_Task description_.
When you reach the line that contains "Q2: NPN BC337", set down that line and every one after it through the end of the records, exactly as written and with no pictures.

━━━━━━━━━━━━━━━━━━━━

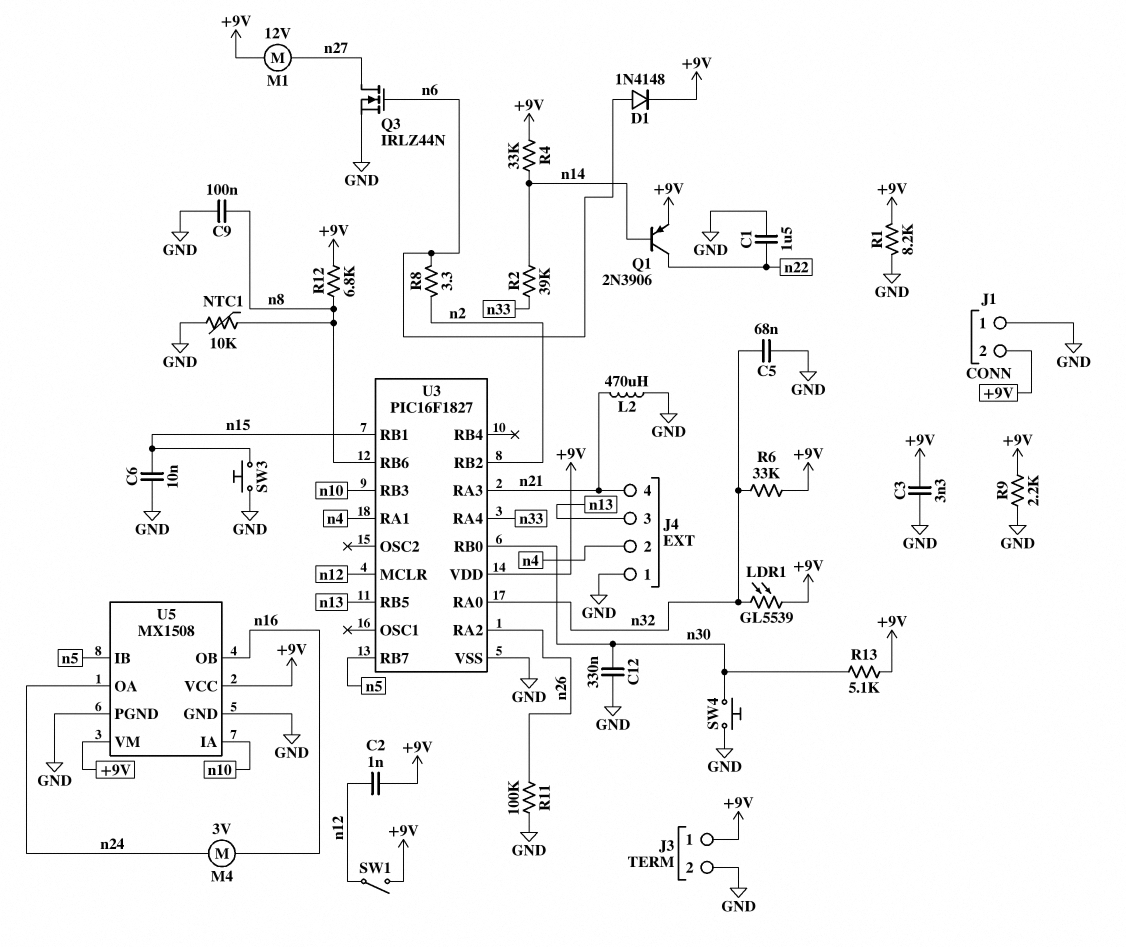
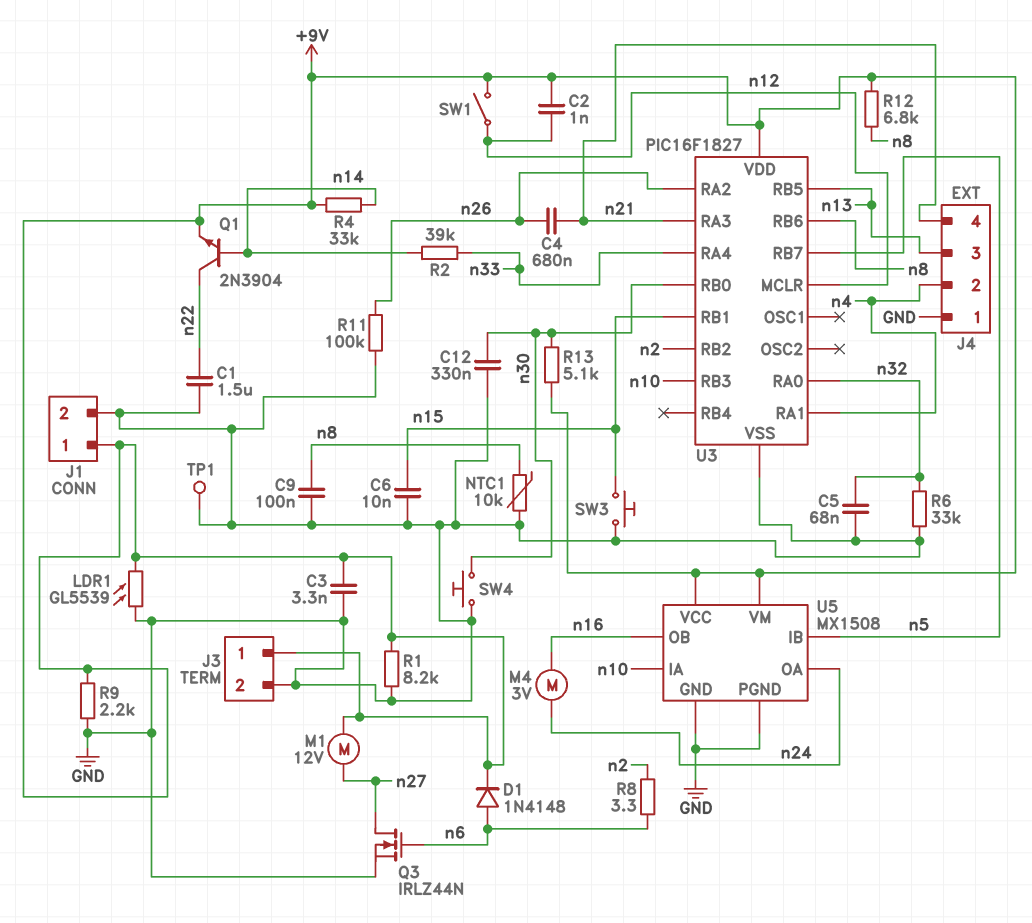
C4: none -> 680nF (n21, n26)
J1 pin 1: GND -> +9V
J1 pin 2: +9V -> GND
L2: 470uH (GND, n21) -> none
LDR1: GL5539 (+9V, n32) -> GL5539 (+9V, GND)
Q1: PNP 2N3906 (B n14, C n22, E +9V) -> NPN 2N3904 (B n14, C n22, E +9V)
R6: 33k (+9V, n32) -> 33k (GND, n32)
TP1: none -> test point (GND)

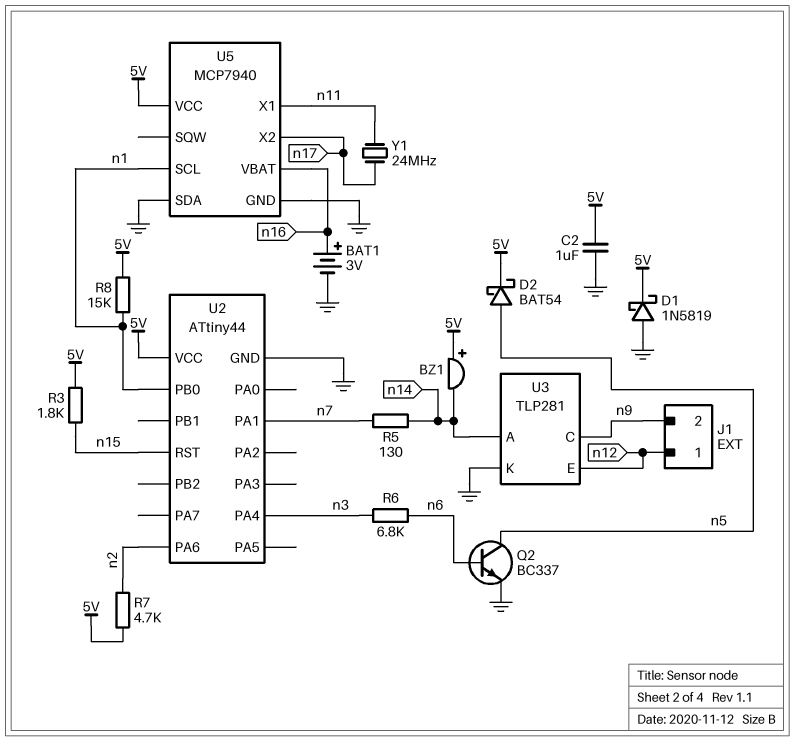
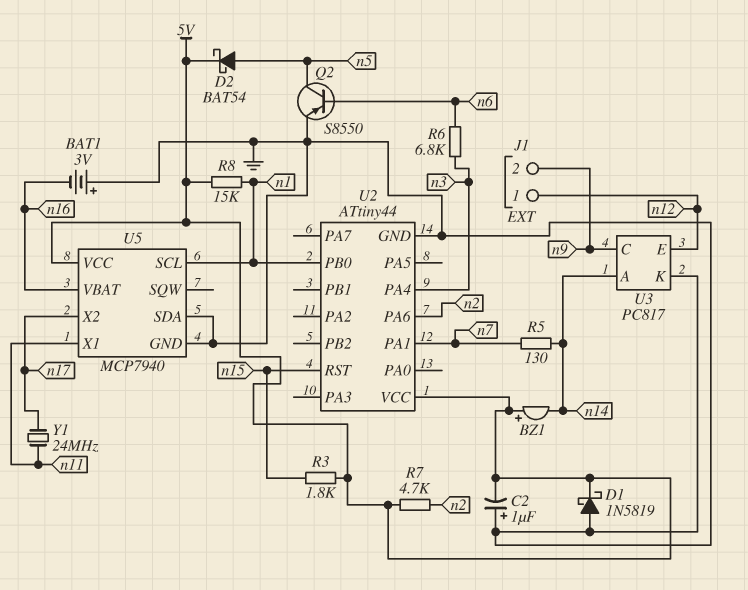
BAT1: 3V (plus n16, minus GND) -> 3V (plus GND, minus n16)
C2: 1uF (5V, GND) -> 1uF (plus GND, minus 5V)
Q2: NPN BC337 (B n6, C n5, E GND) -> PNP S8550 (B n6, C n5, E GND)
U3: TLP281 -> PC817

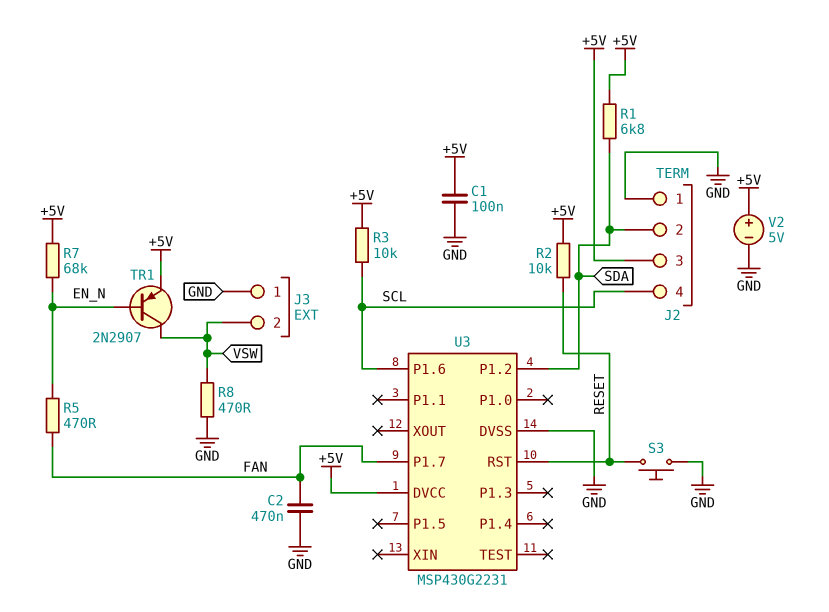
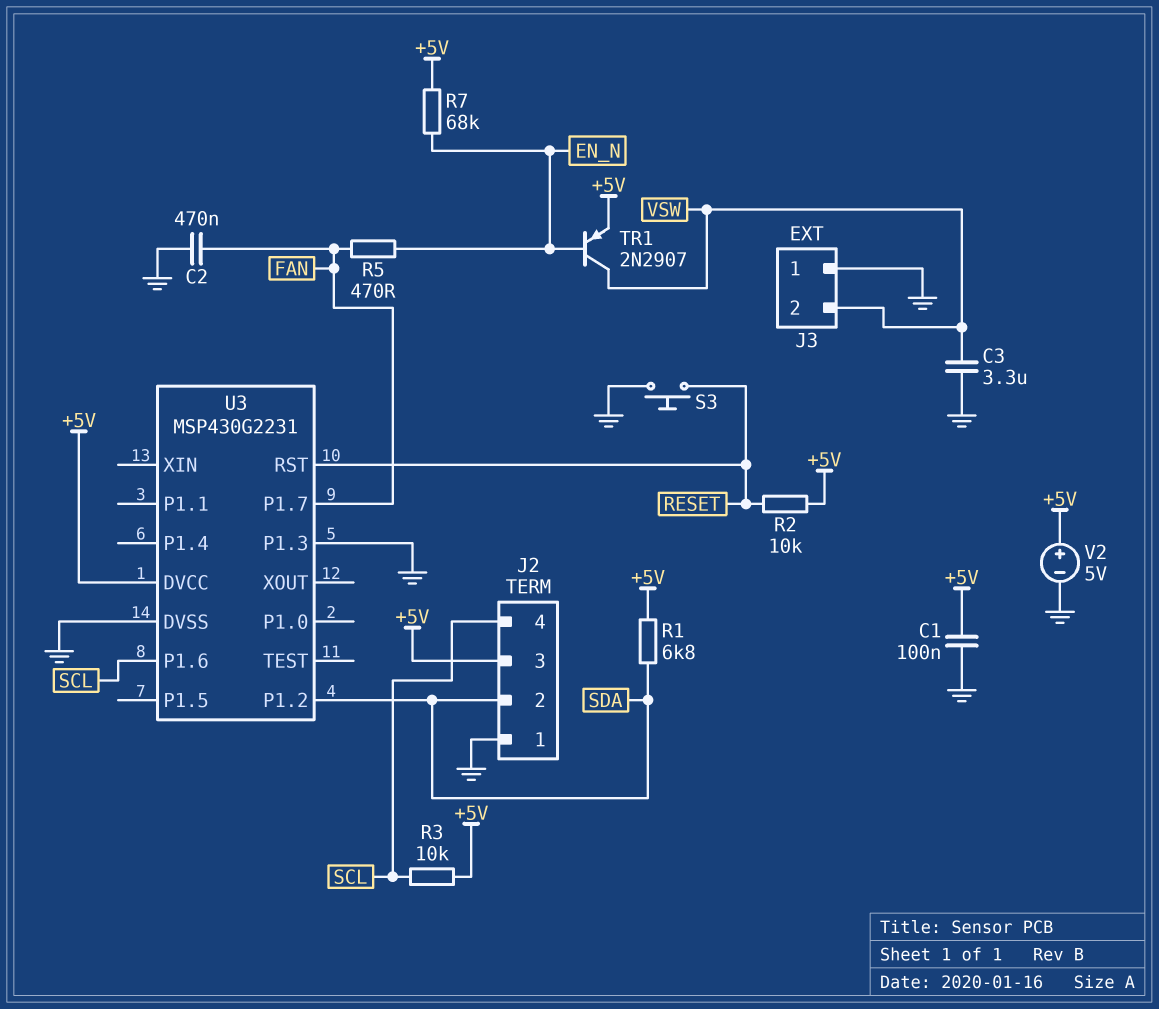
C3: none -> 3.3uF (GND, VSW)
R8: 470 (GND, VSW) -> none
U3 pin P1.3: none -> GND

━━━━━━━━━━━━━━━━━━━━

_Finished exercise_.
Q2: NPN BC337 (B n6, C n5, E GND) -> PNP S8550 (B n6, C n5, E GND)
U3: TLP281 -> PC817

C3: none -> 3.3uF (GND, VSW)
R8: 470 (GND, VSW) -> none
U3 pin P1.3: none -> GND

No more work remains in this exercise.